**Object correspondence data**
================

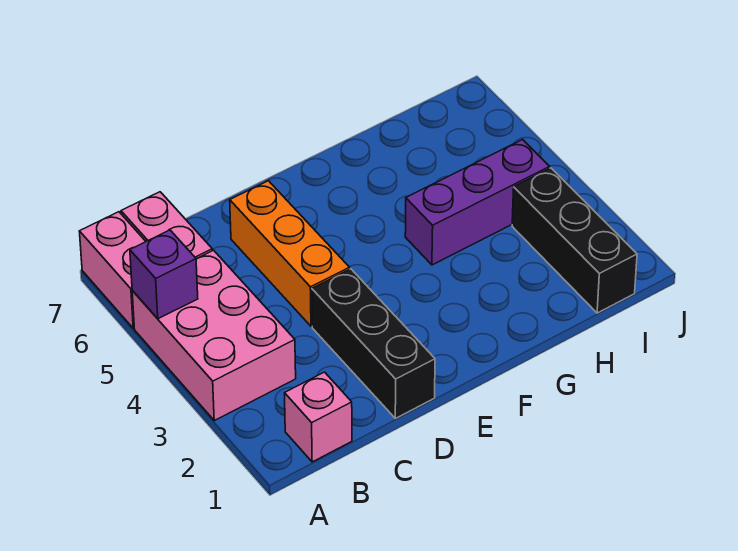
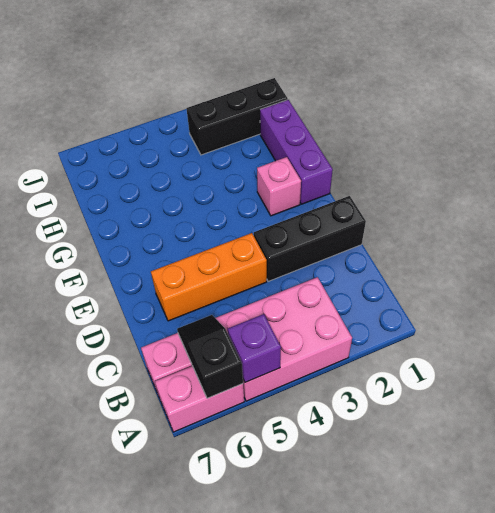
none -> black slope A6:B6 level 2 top A
pink brick B1 level 1 -> pink brick F2 level 1
purple brick G4:I4 level 1 -> purple brick F1:H1 level 1

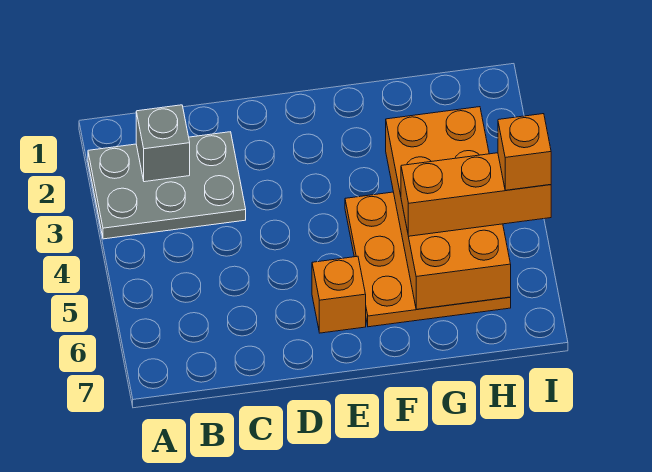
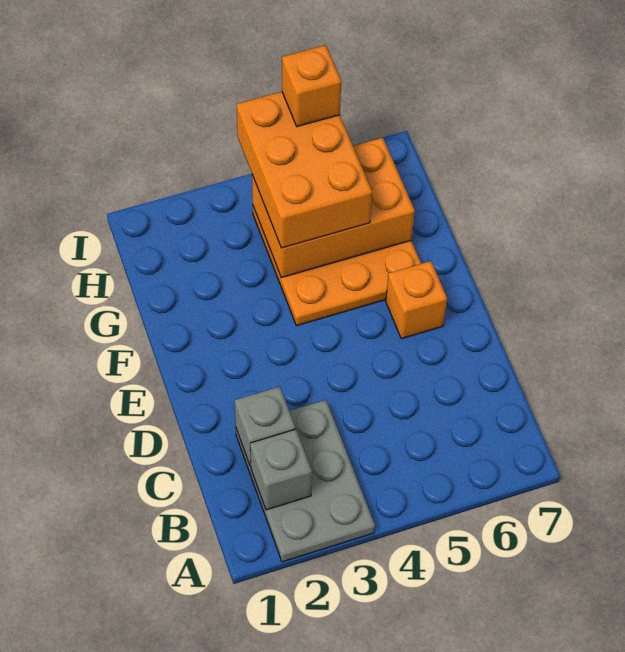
none -> grey brick C2 level 2
orange brick G3:H6 level 2 -> orange brick G4:H6 level 2
orange brick G5:I5 level 3 -> orange brick G4:I5 level 3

================

**WORK INSTRUCTIONS**
Please give back all the records above word for word, with no pictures included.

**OUTPUT OF THE EXERCISE**
none -> black slope A6:B6 level 2 top A
pink brick B1 level 1 -> pink brick F2 level 1
purple brick G4:I4 level 1 -> purple brick F1:H1 level 1

none -> grey brick C2 level 2
orange brick G3:H6 level 2 -> orange brick G4:H6 level 2
orange brick G5:I5 level 3 -> orange brick G4:I5 level 3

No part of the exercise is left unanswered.